PROMPT = Only some lines are wanted. Transcribe, exactly, the lines below from the line with "camera: 10 degrees left, 5 degrees up" up to and including the line with "(551, 381) = (518, 330): none -> orange house".

:: DATA ::

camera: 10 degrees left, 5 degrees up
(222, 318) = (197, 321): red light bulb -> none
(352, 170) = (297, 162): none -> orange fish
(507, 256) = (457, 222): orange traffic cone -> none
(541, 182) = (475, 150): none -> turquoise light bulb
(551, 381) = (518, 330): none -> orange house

:::
:: DATA ::

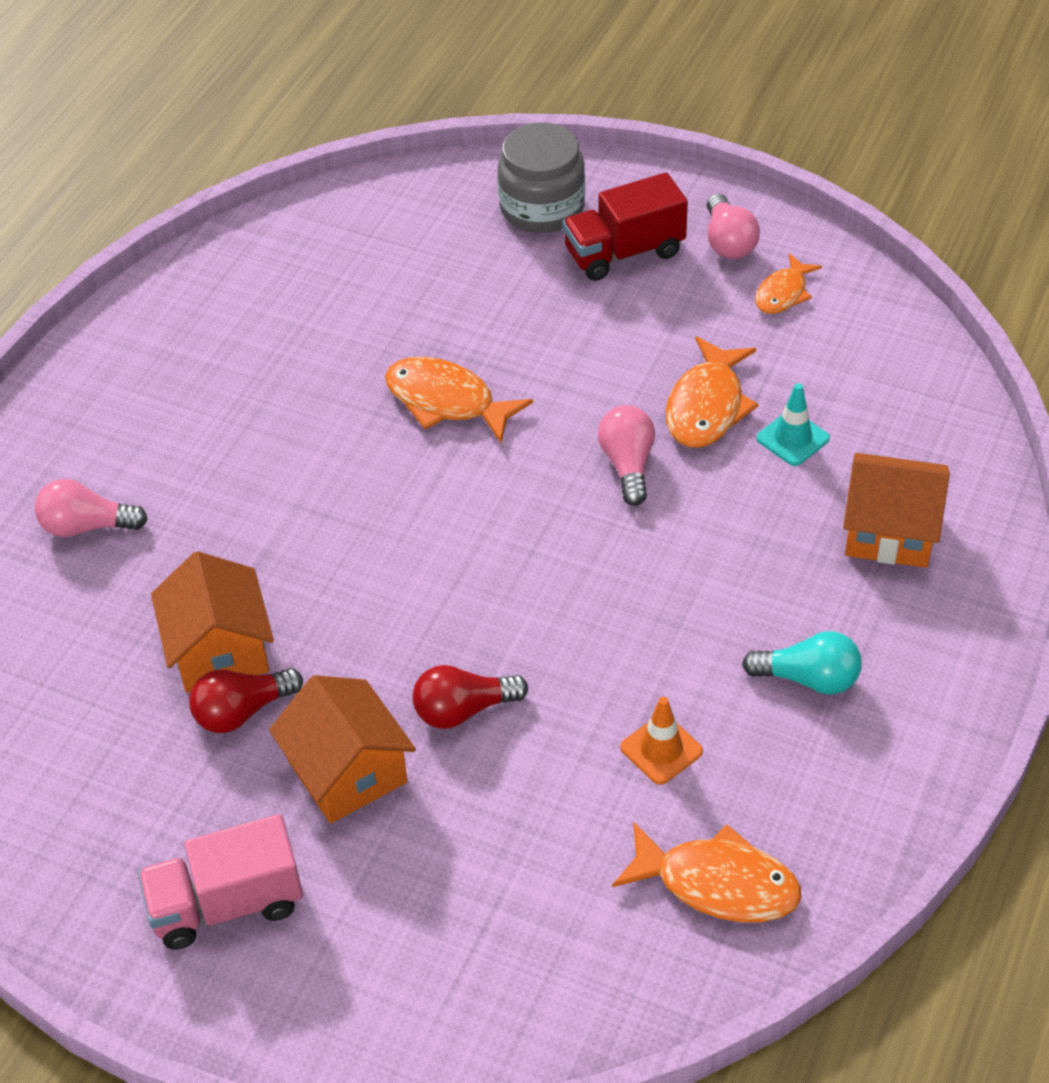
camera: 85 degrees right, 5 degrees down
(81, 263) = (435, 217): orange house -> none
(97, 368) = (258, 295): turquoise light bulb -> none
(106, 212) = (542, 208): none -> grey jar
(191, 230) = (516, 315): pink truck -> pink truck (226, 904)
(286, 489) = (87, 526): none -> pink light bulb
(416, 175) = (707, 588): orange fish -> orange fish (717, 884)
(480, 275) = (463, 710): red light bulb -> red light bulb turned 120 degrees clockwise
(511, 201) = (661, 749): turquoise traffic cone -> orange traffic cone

:::

EXERCISE RESPONSE =
camera: 10 degrees left, 5 degrees up
(222, 318) = (197, 321): red light bulb -> none
(352, 170) = (297, 162): none -> orange fish
(507, 256) = (457, 222): orange traffic cone -> none
(541, 182) = (475, 150): none -> turquoise light bulb
(551, 381) = (518, 330): none -> orange house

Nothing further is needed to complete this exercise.